▶ INSTRUCTIONS FOR THE TASK:
Only an exact copy is wanted: the lines from the one holding "U2 pin TXD: CANL -> TX" through the last line below, minus the pictures.

▶ MATERIAL FOR THIS TASK:
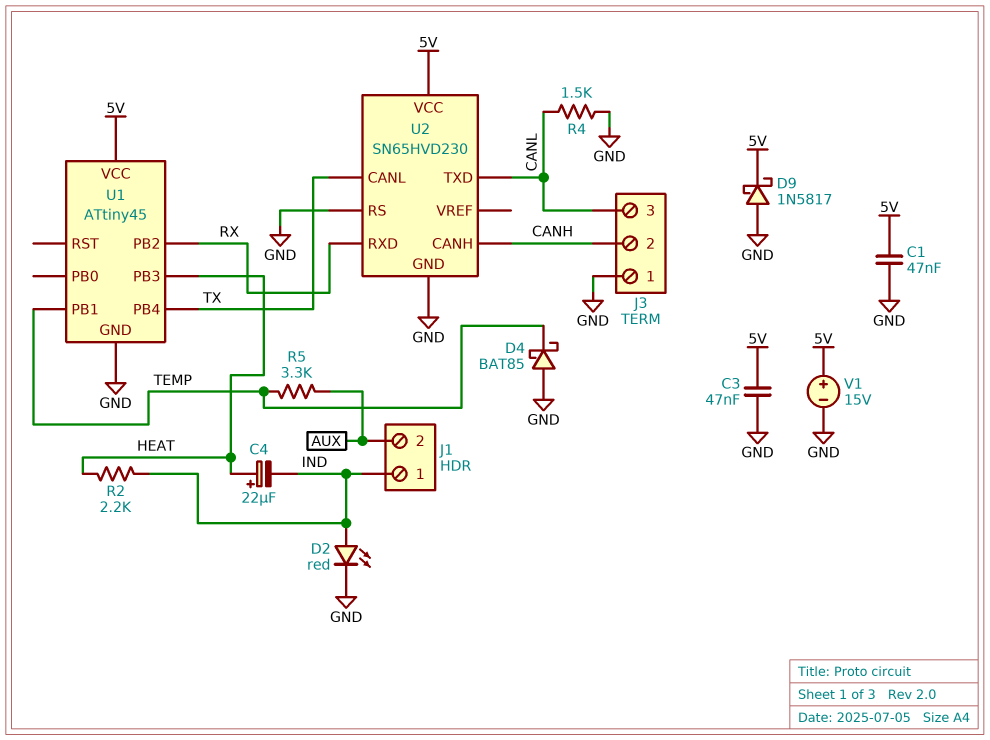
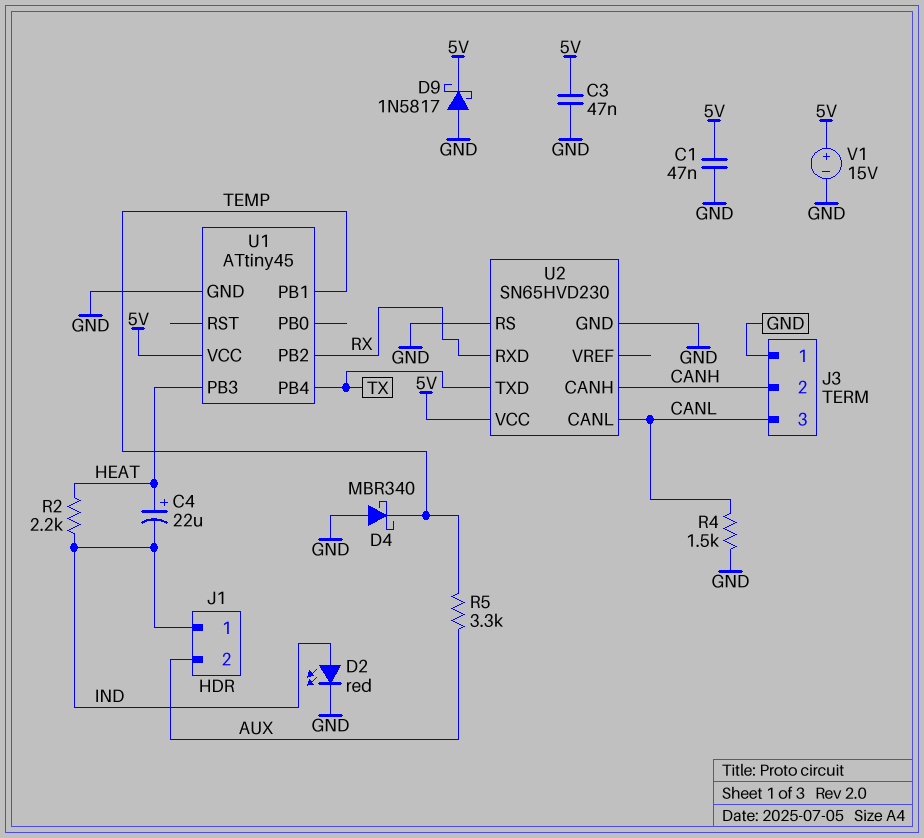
D4: schottky BAT85 (A GND, K TEMP) -> schottky MBR340 (A GND, K TEMP)
U2 pin CANL: TX -> CANL
U2 pin TXD: CANL -> TX

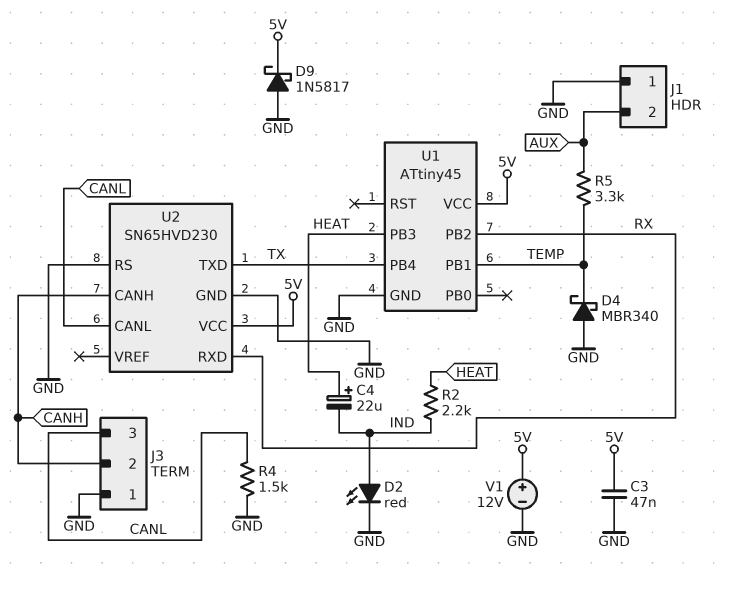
C1: 47nF (5V, GND) -> none
J1 pin 1: IND -> GND
V1: 15V (plus 5V, minus GND) -> 12V (plus 5V, minus GND)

▶ SOLUTION TO THIS EXERCISE:
U2 pin TXD: CANL -> TX

C1: 47nF (5V, GND) -> none
J1 pin 1: IND -> GND
V1: 15V (plus 5V, minus GND) -> 12V (plus 5V, minus GND)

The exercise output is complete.